=== Task to complete ===
Lines that include the string "grey" are the ones to copy from the entries below.

Object state change records:

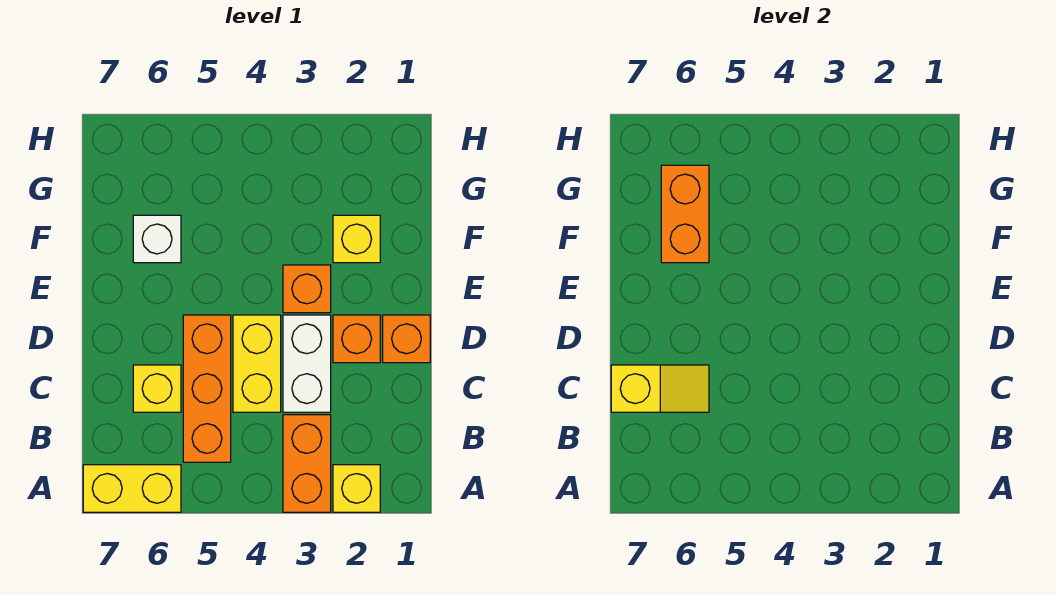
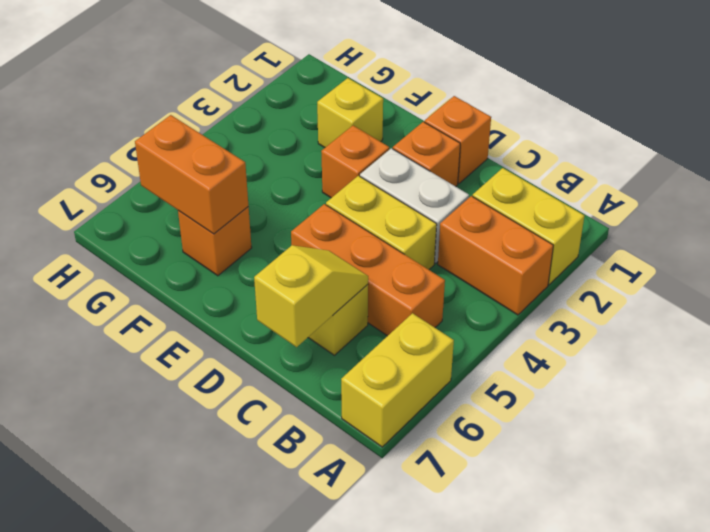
yellow brick A2 level 1 -> yellow brick A2:B2 level 1
white brick F6 level 1 -> orange brick F6 level 1

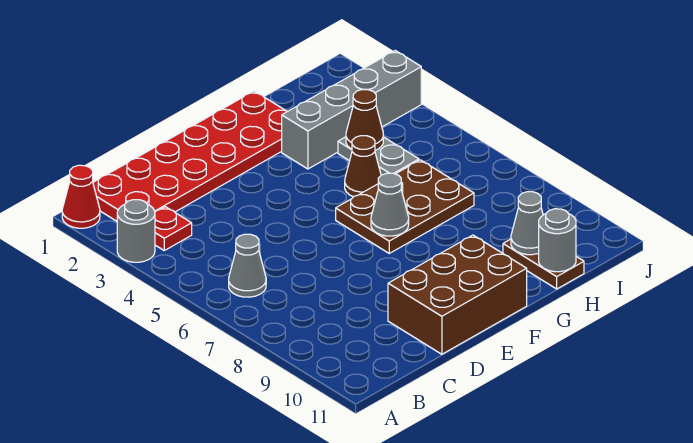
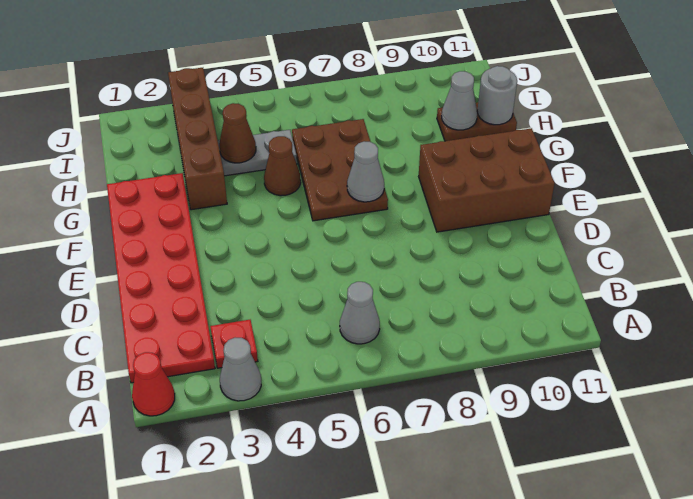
grey round brick A3 level 1 -> grey cone A3 level 1
brown brick D10:F11 level 1 -> brown brick E9:F11 level 1
grey brick G3:J3 level 1 -> brown brick G3:J3 level 1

=== Answer for the task ===
grey round brick A3 level 1 -> grey cone A3 level 1
grey brick G3:J3 level 1 -> brown brick G3:J3 level 1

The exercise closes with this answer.